Give again only those lines from the start of the entries through the line holding "shifted | hand", leaving them as they are.

DATA EXTRACT Start Marker

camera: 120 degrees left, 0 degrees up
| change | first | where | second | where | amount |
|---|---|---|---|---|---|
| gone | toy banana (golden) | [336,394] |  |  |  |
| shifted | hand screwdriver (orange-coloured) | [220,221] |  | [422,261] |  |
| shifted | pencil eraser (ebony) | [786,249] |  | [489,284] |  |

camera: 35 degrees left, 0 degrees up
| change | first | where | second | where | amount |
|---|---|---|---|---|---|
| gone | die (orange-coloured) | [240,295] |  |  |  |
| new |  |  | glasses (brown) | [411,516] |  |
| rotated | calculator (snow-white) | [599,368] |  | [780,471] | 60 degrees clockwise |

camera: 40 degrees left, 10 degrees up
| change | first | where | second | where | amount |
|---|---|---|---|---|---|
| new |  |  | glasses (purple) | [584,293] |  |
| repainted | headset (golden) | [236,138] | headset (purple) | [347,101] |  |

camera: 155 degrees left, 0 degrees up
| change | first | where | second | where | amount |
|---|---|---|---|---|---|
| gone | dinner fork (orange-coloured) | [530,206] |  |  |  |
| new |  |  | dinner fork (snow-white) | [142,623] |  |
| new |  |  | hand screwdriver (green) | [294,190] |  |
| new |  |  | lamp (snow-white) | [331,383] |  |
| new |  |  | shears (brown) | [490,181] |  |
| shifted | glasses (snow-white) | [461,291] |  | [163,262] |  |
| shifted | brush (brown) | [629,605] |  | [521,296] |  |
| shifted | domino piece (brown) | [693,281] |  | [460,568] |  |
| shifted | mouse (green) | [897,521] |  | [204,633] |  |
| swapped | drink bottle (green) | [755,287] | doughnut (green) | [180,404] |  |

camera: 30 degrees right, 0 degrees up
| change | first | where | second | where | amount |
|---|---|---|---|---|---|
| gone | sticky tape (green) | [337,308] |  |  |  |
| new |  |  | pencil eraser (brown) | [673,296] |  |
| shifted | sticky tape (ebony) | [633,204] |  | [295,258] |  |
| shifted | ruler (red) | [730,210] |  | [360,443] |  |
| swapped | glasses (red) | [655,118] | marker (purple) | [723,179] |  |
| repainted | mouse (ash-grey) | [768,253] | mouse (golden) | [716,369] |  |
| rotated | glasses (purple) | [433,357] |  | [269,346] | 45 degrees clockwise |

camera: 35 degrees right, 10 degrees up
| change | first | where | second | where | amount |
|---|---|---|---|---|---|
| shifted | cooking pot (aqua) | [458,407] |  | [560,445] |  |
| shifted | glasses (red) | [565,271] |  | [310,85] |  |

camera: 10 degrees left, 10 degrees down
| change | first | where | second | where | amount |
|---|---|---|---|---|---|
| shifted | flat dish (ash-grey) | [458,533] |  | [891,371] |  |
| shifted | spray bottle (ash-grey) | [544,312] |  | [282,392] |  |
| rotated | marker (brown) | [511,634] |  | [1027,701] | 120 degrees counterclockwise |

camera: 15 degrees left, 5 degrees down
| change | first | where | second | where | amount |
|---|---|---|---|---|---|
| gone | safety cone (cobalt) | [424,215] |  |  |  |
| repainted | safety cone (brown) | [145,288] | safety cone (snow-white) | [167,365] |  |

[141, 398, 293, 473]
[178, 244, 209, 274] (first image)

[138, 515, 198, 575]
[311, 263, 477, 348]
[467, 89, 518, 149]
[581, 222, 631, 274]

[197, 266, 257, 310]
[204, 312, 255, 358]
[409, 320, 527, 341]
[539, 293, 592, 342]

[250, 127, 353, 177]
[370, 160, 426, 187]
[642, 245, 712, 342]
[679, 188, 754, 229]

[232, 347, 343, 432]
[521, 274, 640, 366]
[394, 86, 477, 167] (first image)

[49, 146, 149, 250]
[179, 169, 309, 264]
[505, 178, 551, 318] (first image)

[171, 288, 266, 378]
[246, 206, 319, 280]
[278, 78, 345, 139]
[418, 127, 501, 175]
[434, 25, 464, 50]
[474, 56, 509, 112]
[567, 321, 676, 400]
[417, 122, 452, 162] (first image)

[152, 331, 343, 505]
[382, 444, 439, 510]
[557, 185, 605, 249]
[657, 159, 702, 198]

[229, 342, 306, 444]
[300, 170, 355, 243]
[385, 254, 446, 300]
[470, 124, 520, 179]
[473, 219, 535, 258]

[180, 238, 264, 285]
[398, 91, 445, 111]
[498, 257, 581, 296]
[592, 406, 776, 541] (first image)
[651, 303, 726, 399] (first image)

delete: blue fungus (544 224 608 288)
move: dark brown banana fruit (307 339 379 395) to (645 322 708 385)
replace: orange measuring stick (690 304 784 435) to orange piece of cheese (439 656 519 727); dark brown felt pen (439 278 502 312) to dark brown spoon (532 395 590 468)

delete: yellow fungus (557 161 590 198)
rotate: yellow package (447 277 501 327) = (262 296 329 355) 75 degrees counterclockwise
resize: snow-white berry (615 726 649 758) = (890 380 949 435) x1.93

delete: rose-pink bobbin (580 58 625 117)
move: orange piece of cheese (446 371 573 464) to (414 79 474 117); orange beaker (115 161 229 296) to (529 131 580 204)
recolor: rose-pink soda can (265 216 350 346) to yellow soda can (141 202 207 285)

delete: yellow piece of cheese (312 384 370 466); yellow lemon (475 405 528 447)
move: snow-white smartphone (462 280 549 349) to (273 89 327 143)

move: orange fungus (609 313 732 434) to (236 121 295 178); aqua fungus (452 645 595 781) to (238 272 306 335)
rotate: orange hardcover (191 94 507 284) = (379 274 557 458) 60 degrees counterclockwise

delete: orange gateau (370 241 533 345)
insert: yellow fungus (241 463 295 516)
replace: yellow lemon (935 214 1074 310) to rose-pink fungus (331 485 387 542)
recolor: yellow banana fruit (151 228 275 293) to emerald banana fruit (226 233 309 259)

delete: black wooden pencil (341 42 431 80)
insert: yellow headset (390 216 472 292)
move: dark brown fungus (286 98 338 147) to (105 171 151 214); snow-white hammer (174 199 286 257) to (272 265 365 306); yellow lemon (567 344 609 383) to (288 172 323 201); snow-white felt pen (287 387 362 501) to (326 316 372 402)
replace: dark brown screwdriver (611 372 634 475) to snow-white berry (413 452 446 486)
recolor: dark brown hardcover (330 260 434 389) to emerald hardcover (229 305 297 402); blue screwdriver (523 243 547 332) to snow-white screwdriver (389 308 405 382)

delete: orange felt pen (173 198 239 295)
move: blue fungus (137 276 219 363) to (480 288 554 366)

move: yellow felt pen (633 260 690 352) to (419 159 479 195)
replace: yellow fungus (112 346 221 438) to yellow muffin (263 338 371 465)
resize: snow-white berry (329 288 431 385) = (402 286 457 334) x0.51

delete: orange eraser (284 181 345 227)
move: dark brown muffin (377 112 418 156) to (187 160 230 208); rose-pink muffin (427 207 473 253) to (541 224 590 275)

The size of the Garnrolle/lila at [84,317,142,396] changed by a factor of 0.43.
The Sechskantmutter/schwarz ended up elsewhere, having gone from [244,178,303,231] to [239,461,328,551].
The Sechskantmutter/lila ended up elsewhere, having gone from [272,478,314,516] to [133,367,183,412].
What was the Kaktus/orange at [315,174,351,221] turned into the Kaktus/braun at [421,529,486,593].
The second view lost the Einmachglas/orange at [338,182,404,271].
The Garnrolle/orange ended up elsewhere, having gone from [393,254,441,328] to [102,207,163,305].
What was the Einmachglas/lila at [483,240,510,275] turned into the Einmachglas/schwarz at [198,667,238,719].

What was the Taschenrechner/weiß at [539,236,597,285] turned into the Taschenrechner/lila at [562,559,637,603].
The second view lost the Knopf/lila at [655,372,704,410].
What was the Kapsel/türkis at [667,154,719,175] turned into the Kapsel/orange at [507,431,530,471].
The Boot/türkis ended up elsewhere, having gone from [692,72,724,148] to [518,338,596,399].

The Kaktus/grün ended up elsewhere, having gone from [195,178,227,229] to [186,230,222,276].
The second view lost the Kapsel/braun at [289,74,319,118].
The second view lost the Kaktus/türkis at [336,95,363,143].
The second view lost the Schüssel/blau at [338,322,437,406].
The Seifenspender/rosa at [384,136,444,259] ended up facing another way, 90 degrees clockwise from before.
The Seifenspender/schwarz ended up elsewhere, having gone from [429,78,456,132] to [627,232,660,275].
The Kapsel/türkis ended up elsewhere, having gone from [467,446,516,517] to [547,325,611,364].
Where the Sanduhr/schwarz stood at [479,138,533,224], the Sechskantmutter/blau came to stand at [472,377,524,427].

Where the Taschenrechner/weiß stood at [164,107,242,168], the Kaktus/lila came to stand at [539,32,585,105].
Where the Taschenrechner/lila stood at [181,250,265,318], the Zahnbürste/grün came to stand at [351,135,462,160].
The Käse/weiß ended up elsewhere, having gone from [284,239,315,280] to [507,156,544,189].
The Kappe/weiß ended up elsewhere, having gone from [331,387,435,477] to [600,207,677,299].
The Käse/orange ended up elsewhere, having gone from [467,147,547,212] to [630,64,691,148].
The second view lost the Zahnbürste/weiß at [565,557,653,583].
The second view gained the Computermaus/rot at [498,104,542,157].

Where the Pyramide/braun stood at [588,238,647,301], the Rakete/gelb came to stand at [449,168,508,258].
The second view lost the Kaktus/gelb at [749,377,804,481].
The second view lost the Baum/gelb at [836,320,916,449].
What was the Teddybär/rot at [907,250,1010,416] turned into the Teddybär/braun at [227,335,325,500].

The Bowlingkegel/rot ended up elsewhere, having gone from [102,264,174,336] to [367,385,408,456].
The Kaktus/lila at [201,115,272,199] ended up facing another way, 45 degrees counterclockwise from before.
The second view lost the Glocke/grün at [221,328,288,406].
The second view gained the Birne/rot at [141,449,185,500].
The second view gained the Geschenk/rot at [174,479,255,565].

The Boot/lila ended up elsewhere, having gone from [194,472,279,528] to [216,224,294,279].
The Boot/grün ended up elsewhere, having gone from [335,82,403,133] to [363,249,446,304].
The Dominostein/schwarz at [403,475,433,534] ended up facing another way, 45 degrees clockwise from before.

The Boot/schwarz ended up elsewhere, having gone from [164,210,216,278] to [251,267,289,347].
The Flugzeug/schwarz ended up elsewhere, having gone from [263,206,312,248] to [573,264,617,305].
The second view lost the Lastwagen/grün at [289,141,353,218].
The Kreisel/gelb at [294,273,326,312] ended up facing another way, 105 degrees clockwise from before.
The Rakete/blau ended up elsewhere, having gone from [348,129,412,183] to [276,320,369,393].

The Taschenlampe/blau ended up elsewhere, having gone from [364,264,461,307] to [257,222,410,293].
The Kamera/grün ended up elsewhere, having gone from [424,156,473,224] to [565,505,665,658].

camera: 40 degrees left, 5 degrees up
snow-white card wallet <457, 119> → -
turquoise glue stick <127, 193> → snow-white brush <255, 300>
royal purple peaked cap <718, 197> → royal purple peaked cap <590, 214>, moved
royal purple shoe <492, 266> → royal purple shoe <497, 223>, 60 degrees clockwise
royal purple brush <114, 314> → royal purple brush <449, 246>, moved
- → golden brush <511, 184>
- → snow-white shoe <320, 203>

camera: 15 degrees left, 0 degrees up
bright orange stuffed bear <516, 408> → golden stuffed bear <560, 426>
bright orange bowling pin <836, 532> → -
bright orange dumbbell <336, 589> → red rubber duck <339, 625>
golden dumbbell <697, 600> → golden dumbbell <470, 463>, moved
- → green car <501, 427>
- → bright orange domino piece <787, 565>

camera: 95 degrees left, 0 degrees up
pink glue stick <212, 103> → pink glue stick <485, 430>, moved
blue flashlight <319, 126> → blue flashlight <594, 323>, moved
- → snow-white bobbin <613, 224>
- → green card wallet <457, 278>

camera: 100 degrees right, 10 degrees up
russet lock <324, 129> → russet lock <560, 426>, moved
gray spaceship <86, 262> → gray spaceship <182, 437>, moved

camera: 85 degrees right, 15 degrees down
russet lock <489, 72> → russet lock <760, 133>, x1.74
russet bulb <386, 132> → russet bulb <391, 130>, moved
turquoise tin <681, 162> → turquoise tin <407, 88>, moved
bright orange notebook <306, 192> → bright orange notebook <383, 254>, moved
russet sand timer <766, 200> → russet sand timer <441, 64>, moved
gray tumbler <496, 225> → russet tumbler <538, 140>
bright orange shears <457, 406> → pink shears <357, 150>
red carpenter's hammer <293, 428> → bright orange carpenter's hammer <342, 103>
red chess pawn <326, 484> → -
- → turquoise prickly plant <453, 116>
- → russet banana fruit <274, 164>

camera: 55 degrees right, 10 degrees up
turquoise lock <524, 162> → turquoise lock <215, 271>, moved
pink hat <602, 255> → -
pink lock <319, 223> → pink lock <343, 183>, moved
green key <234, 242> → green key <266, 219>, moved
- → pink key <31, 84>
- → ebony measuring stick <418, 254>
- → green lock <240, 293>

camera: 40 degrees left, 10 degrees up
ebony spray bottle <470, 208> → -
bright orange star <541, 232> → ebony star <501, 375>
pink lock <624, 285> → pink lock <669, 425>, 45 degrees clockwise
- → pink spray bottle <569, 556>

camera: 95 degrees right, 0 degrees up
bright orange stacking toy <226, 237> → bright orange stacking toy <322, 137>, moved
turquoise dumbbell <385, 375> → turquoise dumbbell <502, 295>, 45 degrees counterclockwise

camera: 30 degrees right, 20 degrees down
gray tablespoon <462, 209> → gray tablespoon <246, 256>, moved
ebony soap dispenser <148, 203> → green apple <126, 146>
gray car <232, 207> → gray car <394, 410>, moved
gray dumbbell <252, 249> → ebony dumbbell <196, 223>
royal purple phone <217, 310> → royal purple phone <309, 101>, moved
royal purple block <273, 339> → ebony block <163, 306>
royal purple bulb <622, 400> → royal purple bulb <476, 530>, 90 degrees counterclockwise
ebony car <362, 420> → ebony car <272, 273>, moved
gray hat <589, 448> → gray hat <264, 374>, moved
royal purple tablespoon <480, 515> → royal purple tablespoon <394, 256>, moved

DATA EXTRACT End Marker

▸ OUTPUT
camera: 120 degrees left, 0 degrees up
| change | first | where | second | where | amount |
|---|---|---|---|---|---|
| gone | toy banana (golden) | [336,394] |  |  |  |
| shifted | hand screwdriver (orange-coloured) | [220,221] |  | [422,261] |  |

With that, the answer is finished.